» To do
Using the listing below, set down exactly the lines starting at the line that contains "D3: schottky BAT54" and ending at the line that contains "C10: 100nF (AGND, INT) -> none", both included, and no others.

» Recorded data
#####

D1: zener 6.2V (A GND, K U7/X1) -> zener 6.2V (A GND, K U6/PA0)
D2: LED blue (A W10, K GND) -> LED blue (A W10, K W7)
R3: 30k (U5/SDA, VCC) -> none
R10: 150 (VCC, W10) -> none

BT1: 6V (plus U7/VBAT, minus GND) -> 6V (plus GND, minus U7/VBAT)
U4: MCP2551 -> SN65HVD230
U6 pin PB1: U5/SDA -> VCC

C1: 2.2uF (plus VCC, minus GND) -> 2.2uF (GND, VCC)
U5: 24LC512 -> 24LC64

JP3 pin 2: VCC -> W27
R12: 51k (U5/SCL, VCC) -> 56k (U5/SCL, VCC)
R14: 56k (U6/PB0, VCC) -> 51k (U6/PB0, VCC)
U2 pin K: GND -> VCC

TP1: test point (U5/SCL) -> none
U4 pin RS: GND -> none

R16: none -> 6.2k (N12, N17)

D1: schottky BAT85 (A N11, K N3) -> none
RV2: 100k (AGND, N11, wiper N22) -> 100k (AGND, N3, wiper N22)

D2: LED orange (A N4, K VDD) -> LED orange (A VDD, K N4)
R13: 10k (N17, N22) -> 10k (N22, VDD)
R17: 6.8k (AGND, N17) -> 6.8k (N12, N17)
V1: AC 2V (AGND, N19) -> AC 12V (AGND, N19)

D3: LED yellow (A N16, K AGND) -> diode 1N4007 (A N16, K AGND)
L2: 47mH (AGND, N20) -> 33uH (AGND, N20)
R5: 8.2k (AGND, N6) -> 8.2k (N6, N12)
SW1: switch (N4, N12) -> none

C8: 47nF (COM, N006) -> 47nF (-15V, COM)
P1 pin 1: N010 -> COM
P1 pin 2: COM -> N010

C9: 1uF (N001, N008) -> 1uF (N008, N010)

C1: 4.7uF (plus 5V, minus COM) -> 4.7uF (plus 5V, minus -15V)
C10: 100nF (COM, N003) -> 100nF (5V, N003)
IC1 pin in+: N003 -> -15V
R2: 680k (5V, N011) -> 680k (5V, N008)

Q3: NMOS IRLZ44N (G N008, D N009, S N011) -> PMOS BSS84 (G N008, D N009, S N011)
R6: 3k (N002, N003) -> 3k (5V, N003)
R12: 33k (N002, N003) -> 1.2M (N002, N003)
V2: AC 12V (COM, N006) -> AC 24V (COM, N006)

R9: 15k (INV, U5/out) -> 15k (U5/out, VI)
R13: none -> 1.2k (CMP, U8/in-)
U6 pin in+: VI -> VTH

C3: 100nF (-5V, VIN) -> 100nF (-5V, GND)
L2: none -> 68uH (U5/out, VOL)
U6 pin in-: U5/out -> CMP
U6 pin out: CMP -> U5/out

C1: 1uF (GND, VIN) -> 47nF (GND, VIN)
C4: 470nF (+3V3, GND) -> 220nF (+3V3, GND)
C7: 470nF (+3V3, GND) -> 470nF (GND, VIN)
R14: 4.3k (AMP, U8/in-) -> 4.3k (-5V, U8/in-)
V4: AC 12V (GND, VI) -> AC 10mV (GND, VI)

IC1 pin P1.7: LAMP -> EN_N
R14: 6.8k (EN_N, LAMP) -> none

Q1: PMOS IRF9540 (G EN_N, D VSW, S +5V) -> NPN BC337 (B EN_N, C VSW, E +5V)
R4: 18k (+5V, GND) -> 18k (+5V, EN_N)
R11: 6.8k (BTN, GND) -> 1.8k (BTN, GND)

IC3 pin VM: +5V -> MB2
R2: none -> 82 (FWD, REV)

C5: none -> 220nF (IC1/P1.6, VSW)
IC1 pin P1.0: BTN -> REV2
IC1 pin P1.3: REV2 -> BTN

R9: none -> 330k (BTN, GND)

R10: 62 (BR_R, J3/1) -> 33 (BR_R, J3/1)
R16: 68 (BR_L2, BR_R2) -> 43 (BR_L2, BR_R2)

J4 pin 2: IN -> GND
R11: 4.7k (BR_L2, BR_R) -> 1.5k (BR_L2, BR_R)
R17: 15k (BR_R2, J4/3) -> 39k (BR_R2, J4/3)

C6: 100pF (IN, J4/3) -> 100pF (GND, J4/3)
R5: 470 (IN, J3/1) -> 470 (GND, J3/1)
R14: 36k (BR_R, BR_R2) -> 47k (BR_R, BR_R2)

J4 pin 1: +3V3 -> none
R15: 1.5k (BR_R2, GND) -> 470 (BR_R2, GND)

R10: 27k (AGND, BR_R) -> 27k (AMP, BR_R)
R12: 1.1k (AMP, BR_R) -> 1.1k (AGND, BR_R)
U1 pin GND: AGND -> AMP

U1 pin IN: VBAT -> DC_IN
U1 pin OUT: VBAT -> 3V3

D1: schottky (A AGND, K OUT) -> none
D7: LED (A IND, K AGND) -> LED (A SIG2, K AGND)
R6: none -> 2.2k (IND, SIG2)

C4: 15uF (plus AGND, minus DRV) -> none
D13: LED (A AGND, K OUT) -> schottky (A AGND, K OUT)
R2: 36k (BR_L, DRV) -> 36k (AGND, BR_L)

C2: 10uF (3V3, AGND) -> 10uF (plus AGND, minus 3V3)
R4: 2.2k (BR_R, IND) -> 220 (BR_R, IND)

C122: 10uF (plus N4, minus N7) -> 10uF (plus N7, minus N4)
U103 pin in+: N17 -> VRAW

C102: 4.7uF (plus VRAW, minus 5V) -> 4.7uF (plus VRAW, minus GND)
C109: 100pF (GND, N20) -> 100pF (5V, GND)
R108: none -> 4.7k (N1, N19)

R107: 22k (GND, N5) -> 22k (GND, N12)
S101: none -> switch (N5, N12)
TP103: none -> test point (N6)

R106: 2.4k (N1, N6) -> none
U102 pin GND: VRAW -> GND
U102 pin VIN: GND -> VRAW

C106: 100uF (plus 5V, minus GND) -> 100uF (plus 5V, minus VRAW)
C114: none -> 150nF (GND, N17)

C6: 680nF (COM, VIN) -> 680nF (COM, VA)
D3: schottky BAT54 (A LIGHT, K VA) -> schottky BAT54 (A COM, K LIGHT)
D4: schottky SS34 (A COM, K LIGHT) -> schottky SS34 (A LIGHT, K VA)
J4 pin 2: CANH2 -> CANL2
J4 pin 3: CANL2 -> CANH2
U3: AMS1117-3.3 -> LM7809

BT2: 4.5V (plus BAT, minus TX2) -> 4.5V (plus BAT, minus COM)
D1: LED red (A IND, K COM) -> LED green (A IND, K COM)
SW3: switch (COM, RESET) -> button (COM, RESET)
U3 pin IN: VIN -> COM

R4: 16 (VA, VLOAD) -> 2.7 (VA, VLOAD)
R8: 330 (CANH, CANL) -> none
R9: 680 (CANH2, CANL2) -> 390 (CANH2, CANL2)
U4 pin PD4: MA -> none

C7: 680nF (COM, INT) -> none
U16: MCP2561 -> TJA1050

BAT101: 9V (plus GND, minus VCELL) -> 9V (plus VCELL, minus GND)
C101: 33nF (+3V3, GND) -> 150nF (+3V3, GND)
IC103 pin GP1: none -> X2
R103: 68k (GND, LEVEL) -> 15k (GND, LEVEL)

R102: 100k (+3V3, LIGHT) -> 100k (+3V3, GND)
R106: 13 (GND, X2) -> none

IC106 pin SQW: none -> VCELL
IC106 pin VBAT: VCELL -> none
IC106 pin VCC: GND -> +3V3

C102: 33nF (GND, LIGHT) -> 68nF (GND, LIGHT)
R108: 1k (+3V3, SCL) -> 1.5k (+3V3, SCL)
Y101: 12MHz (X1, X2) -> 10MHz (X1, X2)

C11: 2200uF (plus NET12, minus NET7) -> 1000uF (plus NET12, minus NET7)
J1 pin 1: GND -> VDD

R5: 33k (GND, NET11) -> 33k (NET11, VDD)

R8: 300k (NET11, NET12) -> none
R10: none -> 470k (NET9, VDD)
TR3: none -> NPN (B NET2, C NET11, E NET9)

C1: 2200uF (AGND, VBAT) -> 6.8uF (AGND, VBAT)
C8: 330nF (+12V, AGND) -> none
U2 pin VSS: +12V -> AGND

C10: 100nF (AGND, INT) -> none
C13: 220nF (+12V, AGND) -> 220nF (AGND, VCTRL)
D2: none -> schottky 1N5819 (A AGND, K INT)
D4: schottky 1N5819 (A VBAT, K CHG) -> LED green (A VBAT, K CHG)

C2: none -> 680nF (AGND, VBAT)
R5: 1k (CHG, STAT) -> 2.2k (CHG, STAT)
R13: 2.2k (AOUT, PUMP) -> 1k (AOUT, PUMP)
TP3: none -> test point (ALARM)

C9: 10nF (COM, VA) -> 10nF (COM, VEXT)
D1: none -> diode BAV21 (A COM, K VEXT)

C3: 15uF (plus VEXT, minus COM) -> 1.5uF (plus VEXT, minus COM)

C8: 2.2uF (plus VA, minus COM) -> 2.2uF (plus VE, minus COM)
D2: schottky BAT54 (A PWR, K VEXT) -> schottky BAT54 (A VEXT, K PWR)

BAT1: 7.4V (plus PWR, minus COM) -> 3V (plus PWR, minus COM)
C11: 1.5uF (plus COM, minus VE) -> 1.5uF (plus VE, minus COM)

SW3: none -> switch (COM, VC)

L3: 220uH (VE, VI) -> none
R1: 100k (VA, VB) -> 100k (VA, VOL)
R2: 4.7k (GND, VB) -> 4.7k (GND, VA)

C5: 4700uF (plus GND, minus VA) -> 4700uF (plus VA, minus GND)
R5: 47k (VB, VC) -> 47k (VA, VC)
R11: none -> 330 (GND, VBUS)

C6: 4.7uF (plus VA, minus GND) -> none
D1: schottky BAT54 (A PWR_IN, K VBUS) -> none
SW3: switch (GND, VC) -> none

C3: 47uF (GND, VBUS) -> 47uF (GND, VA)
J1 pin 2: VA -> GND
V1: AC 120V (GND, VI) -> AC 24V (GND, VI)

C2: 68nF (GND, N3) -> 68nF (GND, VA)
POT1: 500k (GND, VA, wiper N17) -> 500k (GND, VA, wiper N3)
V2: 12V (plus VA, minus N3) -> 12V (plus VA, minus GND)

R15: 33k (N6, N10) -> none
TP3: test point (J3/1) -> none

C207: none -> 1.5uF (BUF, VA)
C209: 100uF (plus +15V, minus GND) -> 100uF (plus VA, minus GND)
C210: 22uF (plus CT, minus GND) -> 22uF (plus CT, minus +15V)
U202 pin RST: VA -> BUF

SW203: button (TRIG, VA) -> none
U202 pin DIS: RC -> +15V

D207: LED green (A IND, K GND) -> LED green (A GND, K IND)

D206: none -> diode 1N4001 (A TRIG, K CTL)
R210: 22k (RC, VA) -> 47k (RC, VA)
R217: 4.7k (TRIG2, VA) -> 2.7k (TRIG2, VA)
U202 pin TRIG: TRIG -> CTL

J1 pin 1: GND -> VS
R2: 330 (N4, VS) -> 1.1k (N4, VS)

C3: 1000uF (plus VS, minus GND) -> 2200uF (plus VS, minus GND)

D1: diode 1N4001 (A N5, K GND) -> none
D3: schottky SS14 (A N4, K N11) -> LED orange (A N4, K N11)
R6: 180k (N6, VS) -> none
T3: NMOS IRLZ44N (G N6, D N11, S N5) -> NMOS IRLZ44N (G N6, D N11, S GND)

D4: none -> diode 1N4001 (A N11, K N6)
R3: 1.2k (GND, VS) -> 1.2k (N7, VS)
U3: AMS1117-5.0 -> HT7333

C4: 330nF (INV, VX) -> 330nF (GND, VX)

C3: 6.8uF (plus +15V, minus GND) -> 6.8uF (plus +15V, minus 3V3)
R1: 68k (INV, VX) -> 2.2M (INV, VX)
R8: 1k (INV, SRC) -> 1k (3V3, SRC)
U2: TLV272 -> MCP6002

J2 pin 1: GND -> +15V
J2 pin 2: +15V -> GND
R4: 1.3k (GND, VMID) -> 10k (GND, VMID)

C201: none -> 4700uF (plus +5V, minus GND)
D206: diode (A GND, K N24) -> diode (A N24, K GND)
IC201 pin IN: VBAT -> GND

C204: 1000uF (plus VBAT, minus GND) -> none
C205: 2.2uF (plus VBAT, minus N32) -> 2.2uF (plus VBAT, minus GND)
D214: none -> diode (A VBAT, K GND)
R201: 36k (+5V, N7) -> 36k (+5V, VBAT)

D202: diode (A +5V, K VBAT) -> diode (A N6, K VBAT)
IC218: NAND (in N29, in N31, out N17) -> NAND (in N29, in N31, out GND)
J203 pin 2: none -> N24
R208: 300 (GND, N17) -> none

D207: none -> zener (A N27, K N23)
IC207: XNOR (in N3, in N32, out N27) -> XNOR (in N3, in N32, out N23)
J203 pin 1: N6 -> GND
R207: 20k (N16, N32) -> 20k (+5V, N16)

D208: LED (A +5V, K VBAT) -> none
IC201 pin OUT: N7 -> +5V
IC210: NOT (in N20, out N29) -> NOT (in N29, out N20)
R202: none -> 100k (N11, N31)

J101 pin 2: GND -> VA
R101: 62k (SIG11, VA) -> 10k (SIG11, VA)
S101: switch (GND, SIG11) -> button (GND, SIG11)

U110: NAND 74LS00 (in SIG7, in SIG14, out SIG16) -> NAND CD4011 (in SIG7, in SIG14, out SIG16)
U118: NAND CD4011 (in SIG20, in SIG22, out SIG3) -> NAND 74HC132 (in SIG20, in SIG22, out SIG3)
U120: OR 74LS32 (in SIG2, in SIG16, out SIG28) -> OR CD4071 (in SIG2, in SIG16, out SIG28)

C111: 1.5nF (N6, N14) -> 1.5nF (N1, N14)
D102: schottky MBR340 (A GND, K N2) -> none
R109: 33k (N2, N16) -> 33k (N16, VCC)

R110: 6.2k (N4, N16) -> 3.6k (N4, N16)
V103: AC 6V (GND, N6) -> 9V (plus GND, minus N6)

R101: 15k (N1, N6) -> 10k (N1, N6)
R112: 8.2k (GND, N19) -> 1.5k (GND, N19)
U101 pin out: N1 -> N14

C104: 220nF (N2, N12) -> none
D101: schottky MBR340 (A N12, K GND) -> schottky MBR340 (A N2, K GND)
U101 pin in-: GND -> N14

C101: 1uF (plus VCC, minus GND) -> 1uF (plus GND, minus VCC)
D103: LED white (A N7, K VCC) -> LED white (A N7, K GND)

#####

» Solution
D3: schottky BAT54 (A LIGHT, K VA) -> schottky BAT54 (A COM, K LIGHT)
D4: schottky SS34 (A COM, K LIGHT) -> schottky SS34 (A LIGHT, K VA)
J4 pin 2: CANH2 -> CANL2
J4 pin 3: CANL2 -> CANH2
U3: AMS1117-3.3 -> LM7809

BT2: 4.5V (plus BAT, minus TX2) -> 4.5V (plus BAT, minus COM)
D1: LED red (A IND, K COM) -> LED green (A IND, K COM)
SW3: switch (COM, RESET) -> button (COM, RESET)
U3 pin IN: VIN -> COM

R4: 16 (VA, VLOAD) -> 2.7 (VA, VLOAD)
R8: 330 (CANH, CANL) -> none
R9: 680 (CANH2, CANL2) -> 390 (CANH2, CANL2)
U4 pin PD4: MA -> none

C7: 680nF (COM, INT) -> none
U16: MCP2561 -> TJA1050

BAT101: 9V (plus GND, minus VCELL) -> 9V (plus VCELL, minus GND)
C101: 33nF (+3V3, GND) -> 150nF (+3V3, GND)
IC103 pin GP1: none -> X2
R103: 68k (GND, LEVEL) -> 15k (GND, LEVEL)

R102: 100k (+3V3, LIGHT) -> 100k (+3V3, GND)
R106: 13 (GND, X2) -> none

IC106 pin SQW: none -> VCELL
IC106 pin VBAT: VCELL -> none
IC106 pin VCC: GND -> +3V3

C102: 33nF (GND, LIGHT) -> 68nF (GND, LIGHT)
R108: 1k (+3V3, SCL) -> 1.5k (+3V3, SCL)
Y101: 12MHz (X1, X2) -> 10MHz (X1, X2)

C11: 2200uF (plus NET12, minus NET7) -> 1000uF (plus NET12, minus NET7)
J1 pin 1: GND -> VDD

R5: 33k (GND, NET11) -> 33k (NET11, VDD)

R8: 300k (NET11, NET12) -> none
R10: none -> 470k (NET9, VDD)
TR3: none -> NPN (B NET2, C NET11, E NET9)

C1: 2200uF (AGND, VBAT) -> 6.8uF (AGND, VBAT)
C8: 330nF (+12V, AGND) -> none
U2 pin VSS: +12V -> AGND

C10: 100nF (AGND, INT) -> none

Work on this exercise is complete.